**EXERCISE AIM**
Repeat all of the data exactly. Leave nothing out.
[Opening PROVIDED RECORDS section]
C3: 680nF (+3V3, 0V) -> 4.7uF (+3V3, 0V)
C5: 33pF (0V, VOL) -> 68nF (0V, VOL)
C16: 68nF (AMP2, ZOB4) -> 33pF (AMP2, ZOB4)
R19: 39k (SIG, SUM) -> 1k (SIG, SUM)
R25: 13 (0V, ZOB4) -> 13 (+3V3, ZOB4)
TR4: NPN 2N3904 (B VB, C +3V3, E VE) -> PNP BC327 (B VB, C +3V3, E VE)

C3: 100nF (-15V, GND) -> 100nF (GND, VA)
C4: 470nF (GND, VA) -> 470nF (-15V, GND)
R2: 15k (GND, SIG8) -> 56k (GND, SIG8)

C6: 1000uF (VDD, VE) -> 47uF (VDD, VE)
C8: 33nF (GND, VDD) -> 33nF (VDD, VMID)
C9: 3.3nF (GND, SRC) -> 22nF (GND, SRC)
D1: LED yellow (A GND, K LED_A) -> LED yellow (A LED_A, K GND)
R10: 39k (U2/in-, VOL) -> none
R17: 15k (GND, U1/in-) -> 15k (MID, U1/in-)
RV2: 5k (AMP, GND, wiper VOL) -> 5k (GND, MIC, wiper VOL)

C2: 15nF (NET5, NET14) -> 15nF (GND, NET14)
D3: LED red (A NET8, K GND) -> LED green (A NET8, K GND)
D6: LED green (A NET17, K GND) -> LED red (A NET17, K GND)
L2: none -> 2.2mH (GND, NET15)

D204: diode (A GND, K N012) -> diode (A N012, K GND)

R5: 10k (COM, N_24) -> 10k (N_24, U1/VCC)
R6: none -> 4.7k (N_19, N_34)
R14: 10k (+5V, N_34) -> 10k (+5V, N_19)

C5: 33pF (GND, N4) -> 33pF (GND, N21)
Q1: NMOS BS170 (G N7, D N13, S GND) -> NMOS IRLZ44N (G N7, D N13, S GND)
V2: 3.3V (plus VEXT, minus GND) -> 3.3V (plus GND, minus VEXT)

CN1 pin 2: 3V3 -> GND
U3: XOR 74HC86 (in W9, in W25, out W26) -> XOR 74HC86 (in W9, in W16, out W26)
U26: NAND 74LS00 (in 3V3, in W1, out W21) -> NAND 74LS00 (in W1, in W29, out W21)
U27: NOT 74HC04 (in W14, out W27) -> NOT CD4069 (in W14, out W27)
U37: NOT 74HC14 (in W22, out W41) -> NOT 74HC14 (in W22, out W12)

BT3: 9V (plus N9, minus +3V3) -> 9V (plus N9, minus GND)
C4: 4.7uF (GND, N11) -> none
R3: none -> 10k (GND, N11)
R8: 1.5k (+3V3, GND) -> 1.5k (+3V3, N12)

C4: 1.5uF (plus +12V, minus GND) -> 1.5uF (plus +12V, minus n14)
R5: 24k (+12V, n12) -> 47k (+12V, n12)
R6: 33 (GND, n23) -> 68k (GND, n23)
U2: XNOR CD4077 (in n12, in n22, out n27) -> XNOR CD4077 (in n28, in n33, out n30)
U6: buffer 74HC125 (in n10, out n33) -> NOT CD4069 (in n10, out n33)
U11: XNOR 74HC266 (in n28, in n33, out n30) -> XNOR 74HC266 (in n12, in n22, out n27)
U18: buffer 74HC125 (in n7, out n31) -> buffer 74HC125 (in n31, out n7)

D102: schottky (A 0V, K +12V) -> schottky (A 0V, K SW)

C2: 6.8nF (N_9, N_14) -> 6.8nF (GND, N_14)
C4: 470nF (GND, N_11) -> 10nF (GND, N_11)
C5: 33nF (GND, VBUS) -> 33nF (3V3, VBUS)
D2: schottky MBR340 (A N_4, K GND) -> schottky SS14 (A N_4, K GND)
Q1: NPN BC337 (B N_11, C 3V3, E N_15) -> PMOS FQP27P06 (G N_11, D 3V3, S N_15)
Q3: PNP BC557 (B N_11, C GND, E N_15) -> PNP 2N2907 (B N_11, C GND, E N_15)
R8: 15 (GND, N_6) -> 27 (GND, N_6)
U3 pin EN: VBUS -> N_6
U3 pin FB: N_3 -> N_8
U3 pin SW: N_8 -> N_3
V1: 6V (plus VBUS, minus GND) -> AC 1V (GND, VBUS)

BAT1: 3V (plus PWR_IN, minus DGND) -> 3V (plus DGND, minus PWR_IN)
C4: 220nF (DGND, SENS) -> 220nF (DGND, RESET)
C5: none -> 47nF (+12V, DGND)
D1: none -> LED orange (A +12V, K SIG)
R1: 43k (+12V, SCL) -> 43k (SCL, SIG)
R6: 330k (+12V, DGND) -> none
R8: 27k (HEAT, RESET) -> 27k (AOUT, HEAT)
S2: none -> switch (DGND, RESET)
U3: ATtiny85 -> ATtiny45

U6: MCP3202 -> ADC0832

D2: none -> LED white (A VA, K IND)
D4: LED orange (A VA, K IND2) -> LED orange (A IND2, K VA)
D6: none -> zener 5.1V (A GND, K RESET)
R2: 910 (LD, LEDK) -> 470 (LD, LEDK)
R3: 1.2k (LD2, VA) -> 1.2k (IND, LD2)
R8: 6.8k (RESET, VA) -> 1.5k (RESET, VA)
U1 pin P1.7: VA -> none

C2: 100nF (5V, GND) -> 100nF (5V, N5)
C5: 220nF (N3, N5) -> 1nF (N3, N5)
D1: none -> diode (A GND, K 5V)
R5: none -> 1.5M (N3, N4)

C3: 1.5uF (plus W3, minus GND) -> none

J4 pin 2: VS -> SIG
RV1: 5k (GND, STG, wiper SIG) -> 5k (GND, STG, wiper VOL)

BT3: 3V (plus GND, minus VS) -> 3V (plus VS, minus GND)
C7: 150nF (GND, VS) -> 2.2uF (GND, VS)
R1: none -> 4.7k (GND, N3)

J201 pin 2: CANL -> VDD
[Closing PROVIDED RECORDS section]
**EXERCISE SOLUTION**
C3: 680nF (+3V3, 0V) -> 4.7uF (+3V3, 0V)
C5: 33pF (0V, VOL) -> 68nF (0V, VOL)
C16: 68nF (AMP2, ZOB4) -> 33pF (AMP2, ZOB4)
R19: 39k (SIG, SUM) -> 1k (SIG, SUM)
R25: 13 (0V, ZOB4) -> 13 (+3V3, ZOB4)
TR4: NPN 2N3904 (B VB, C +3V3, E VE) -> PNP BC327 (B VB, C +3V3, E VE)

C3: 100nF (-15V, GND) -> 100nF (GND, VA)
C4: 470nF (GND, VA) -> 470nF (-15V, GND)
R2: 15k (GND, SIG8) -> 56k (GND, SIG8)

C6: 1000uF (VDD, VE) -> 47uF (VDD, VE)
C8: 33nF (GND, VDD) -> 33nF (VDD, VMID)
C9: 3.3nF (GND, SRC) -> 22nF (GND, SRC)
D1: LED yellow (A GND, K LED_A) -> LED yellow (A LED_A, K GND)
R10: 39k (U2/in-, VOL) -> none
R17: 15k (GND, U1/in-) -> 15k (MID, U1/in-)
RV2: 5k (AMP, GND, wiper VOL) -> 5k (GND, MIC, wiper VOL)

C2: 15nF (NET5, NET14) -> 15nF (GND, NET14)
D3: LED red (A NET8, K GND) -> LED green (A NET8, K GND)
D6: LED green (A NET17, K GND) -> LED red (A NET17, K GND)
L2: none -> 2.2mH (GND, NET15)

D204: diode (A GND, K N012) -> diode (A N012, K GND)

R5: 10k (COM, N_24) -> 10k (N_24, U1/VCC)
R6: none -> 4.7k (N_19, N_34)
R14: 10k (+5V, N_34) -> 10k (+5V, N_19)

C5: 33pF (GND, N4) -> 33pF (GND, N21)
Q1: NMOS BS170 (G N7, D N13, S GND) -> NMOS IRLZ44N (G N7, D N13, S GND)
V2: 3.3V (plus VEXT, minus GND) -> 3.3V (plus GND, minus VEXT)

CN1 pin 2: 3V3 -> GND
U3: XOR 74HC86 (in W9, in W25, out W26) -> XOR 74HC86 (in W9, in W16, out W26)
U26: NAND 74LS00 (in 3V3, in W1, out W21) -> NAND 74LS00 (in W1, in W29, out W21)
U27: NOT 74HC04 (in W14, out W27) -> NOT CD4069 (in W14, out W27)
U37: NOT 74HC14 (in W22, out W41) -> NOT 74HC14 (in W22, out W12)

BT3: 9V (plus N9, minus +3V3) -> 9V (plus N9, minus GND)
C4: 4.7uF (GND, N11) -> none
R3: none -> 10k (GND, N11)
R8: 1.5k (+3V3, GND) -> 1.5k (+3V3, N12)

C4: 1.5uF (plus +12V, minus GND) -> 1.5uF (plus +12V, minus n14)
R5: 24k (+12V, n12) -> 47k (+12V, n12)
R6: 33 (GND, n23) -> 68k (GND, n23)
U2: XNOR CD4077 (in n12, in n22, out n27) -> XNOR CD4077 (in n28, in n33, out n30)
U6: buffer 74HC125 (in n10, out n33) -> NOT CD4069 (in n10, out n33)
U11: XNOR 74HC266 (in n28, in n33, out n30) -> XNOR 74HC266 (in n12, in n22, out n27)
U18: buffer 74HC125 (in n7, out n31) -> buffer 74HC125 (in n31, out n7)

D102: schottky (A 0V, K +12V) -> schottky (A 0V, K SW)

C2: 6.8nF (N_9, N_14) -> 6.8nF (GND, N_14)
C4: 470nF (GND, N_11) -> 10nF (GND, N_11)
C5: 33nF (GND, VBUS) -> 33nF (3V3, VBUS)
D2: schottky MBR340 (A N_4, K GND) -> schottky SS14 (A N_4, K GND)
Q1: NPN BC337 (B N_11, C 3V3, E N_15) -> PMOS FQP27P06 (G N_11, D 3V3, S N_15)
Q3: PNP BC557 (B N_11, C GND, E N_15) -> PNP 2N2907 (B N_11, C GND, E N_15)
R8: 15 (GND, N_6) -> 27 (GND, N_6)
U3 pin EN: VBUS -> N_6
U3 pin FB: N_3 -> N_8
U3 pin SW: N_8 -> N_3
V1: 6V (plus VBUS, minus GND) -> AC 1V (GND, VBUS)

BAT1: 3V (plus PWR_IN, minus DGND) -> 3V (plus DGND, minus PWR_IN)
C4: 220nF (DGND, SENS) -> 220nF (DGND, RESET)
C5: none -> 47nF (+12V, DGND)
D1: none -> LED orange (A +12V, K SIG)
R1: 43k (+12V, SCL) -> 43k (SCL, SIG)
R6: 330k (+12V, DGND) -> none
R8: 27k (HEAT, RESET) -> 27k (AOUT, HEAT)
S2: none -> switch (DGND, RESET)
U3: ATtiny85 -> ATtiny45

U6: MCP3202 -> ADC0832

D2: none -> LED white (A VA, K IND)
D4: LED orange (A VA, K IND2) -> LED orange (A IND2, K VA)
D6: none -> zener 5.1V (A GND, K RESET)
R2: 910 (LD, LEDK) -> 470 (LD, LEDK)
R3: 1.2k (LD2, VA) -> 1.2k (IND, LD2)
R8: 6.8k (RESET, VA) -> 1.5k (RESET, VA)
U1 pin P1.7: VA -> none

C2: 100nF (5V, GND) -> 100nF (5V, N5)
C5: 220nF (N3, N5) -> 1nF (N3, N5)
D1: none -> diode (A GND, K 5V)
R5: none -> 1.5M (N3, N4)

C3: 1.5uF (plus W3, minus GND) -> none

J4 pin 2: VS -> SIG
RV1: 5k (GND, STG, wiper SIG) -> 5k (GND, STG, wiper VOL)

BT3: 3V (plus GND, minus VS) -> 3V (plus VS, minus GND)
C7: 150nF (GND, VS) -> 2.2uF (GND, VS)
R1: none -> 4.7k (GND, N3)

J201 pin 2: CANL -> VDD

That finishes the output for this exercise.